## What to work on
Could you give back every entry below exactly, with the pictures dropped?

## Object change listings

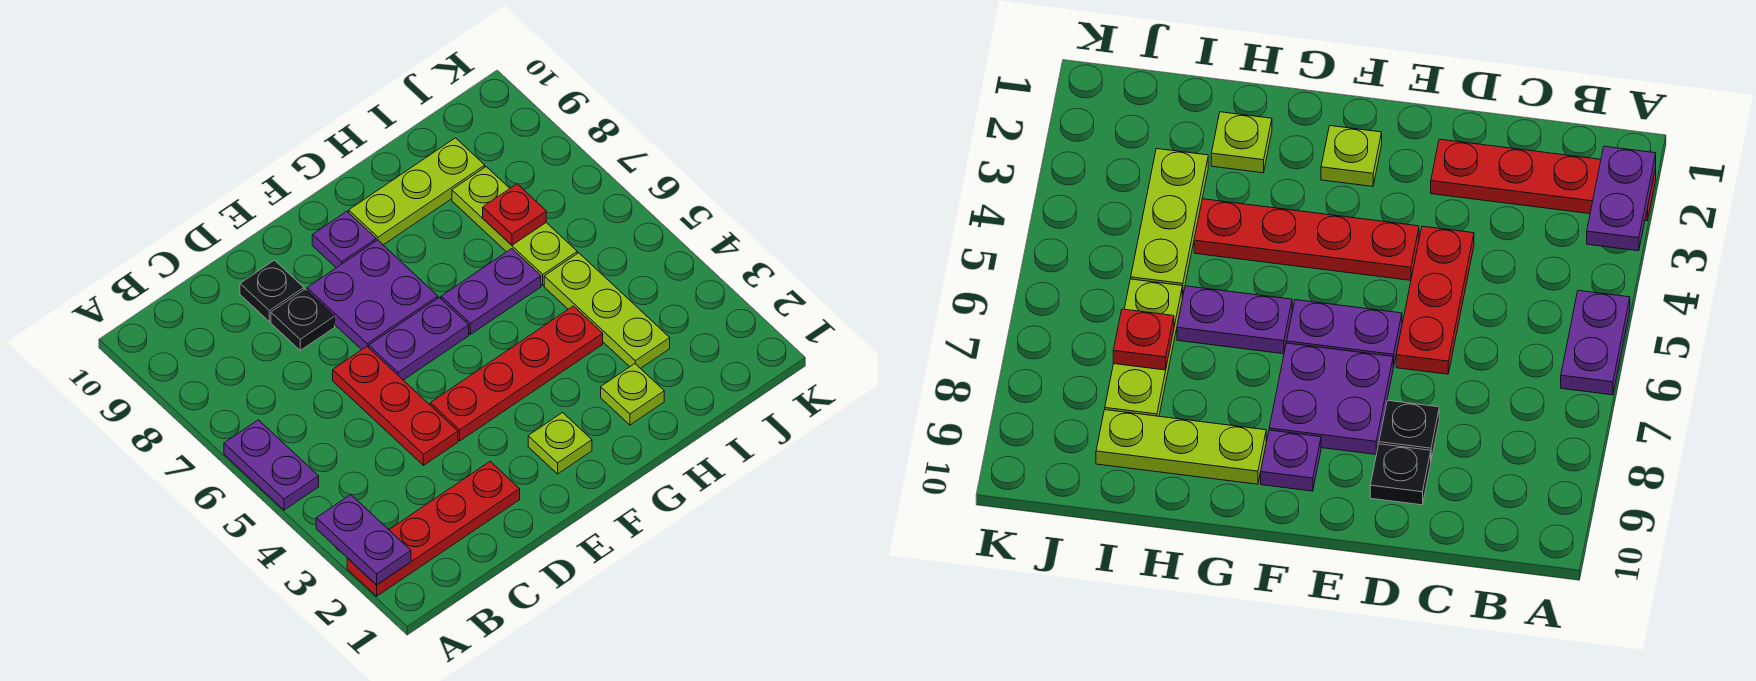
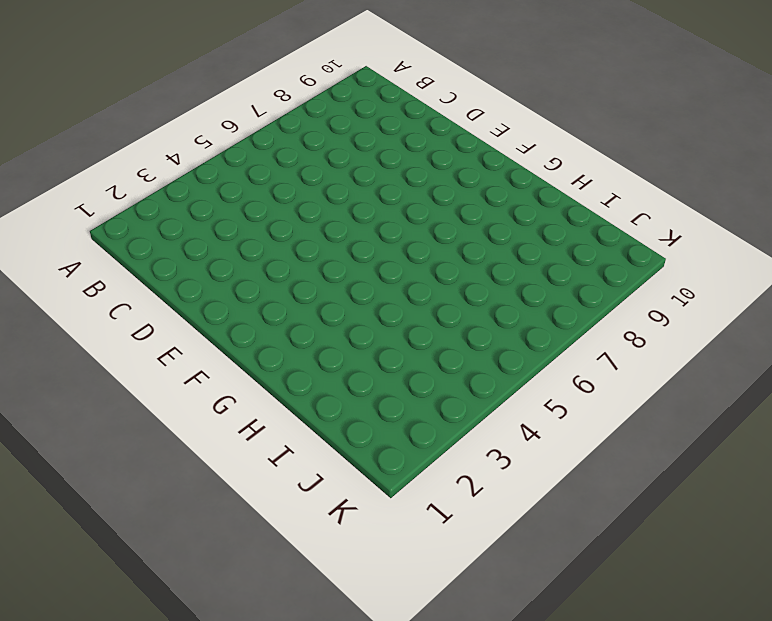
none -> red plate A2:D2 level 1
none -> purple plate A5:A6 level 1
none -> red plate D4:D6 level 1

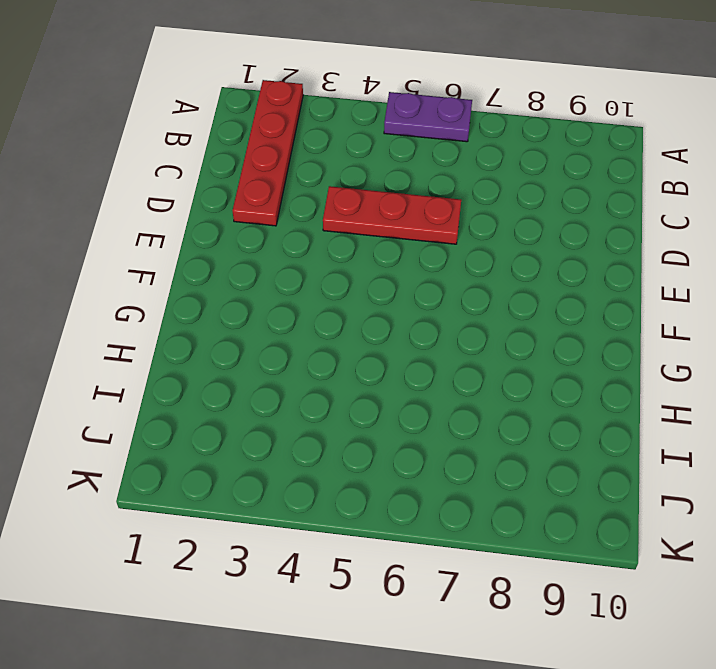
none -> black plate D8 level 1
none -> black plate D9 level 1
none -> red plate E4:H4 level 1

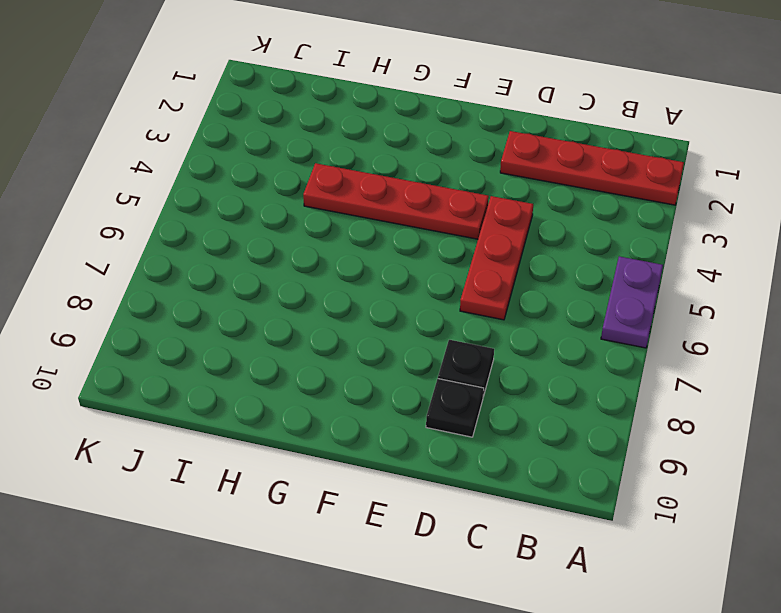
none -> purple plate E6:F6 level 1
none -> purple plate E7:F8 level 1
none -> lime plate F2 level 1

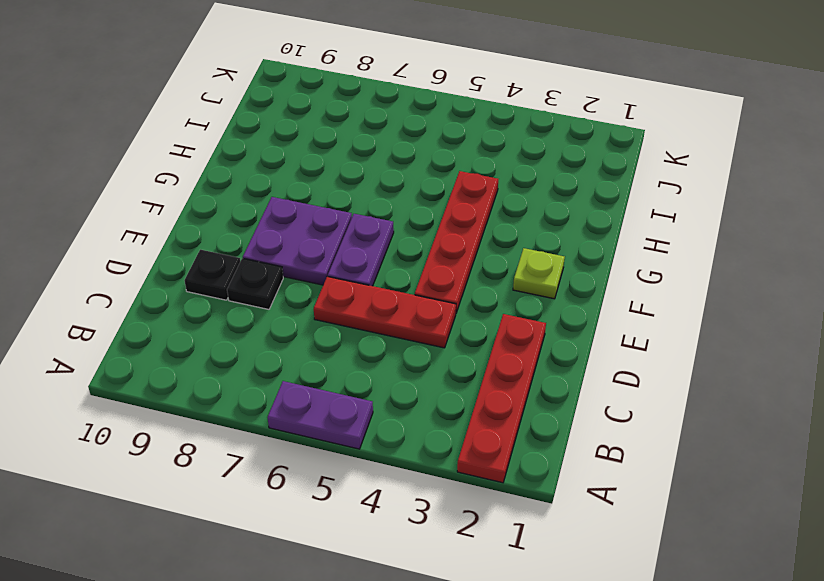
none -> purple plate F9 level 1
none -> purple plate G6:H6 level 1
none -> lime plate G9:I9 level 1

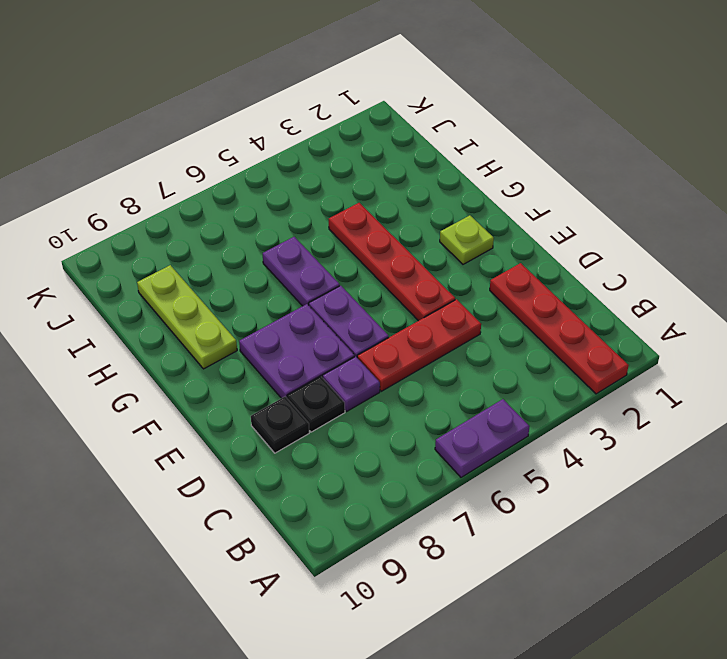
purple plate D7 level 1 -> purple plate F9 level 1
none -> lime plate H2 level 1
none -> lime plate I3:I5 level 1
none -> lime plate I6:I8 level 1

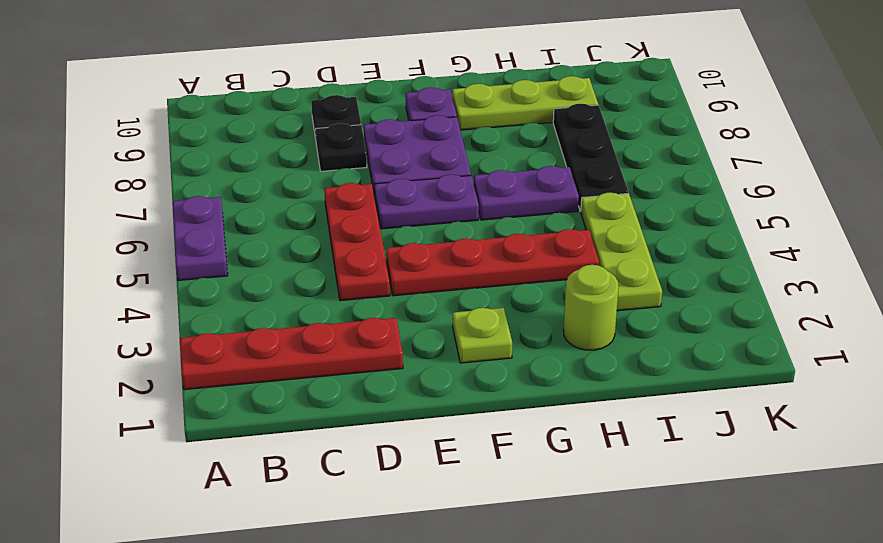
lime round brick H2 level 1 -> lime plate H2 level 1
black plate I6:I8 level 1 -> lime plate I6:I8 level 1
none -> purple plate A2:A3 level 2
none -> red plate I7 level 2

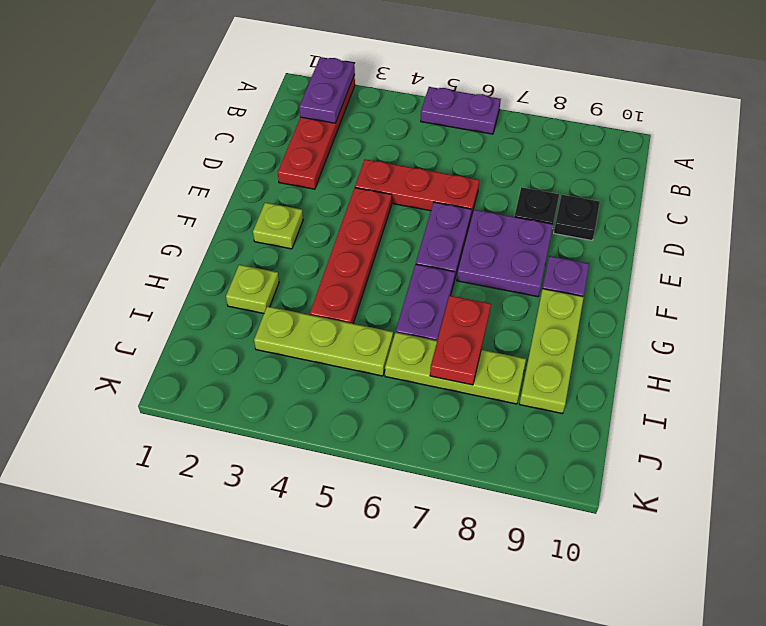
purple plate A2:B2 level 2 -> purple plate A2:A3 level 2
red plate H7:I7 level 2 -> red plate I7 level 2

## Result for this task
none -> red plate A2:D2 level 1
none -> purple plate A5:A6 level 1
none -> red plate D4:D6 level 1

none -> black plate D8 level 1
none -> black plate D9 level 1
none -> red plate E4:H4 level 1

none -> purple plate E6:F6 level 1
none -> purple plate E7:F8 level 1
none -> lime plate F2 level 1

none -> purple plate F9 level 1
none -> purple plate G6:H6 level 1
none -> lime plate G9:I9 level 1

purple plate D7 level 1 -> purple plate F9 level 1
none -> lime plate H2 level 1
none -> lime plate I3:I5 level 1
none -> lime plate I6:I8 level 1

lime round brick H2 level 1 -> lime plate H2 level 1
black plate I6:I8 level 1 -> lime plate I6:I8 level 1
none -> purple plate A2:A3 level 2
none -> red plate I7 level 2

purple plate A2:B2 level 2 -> purple plate A2:A3 level 2
red plate H7:I7 level 2 -> red plate I7 level 2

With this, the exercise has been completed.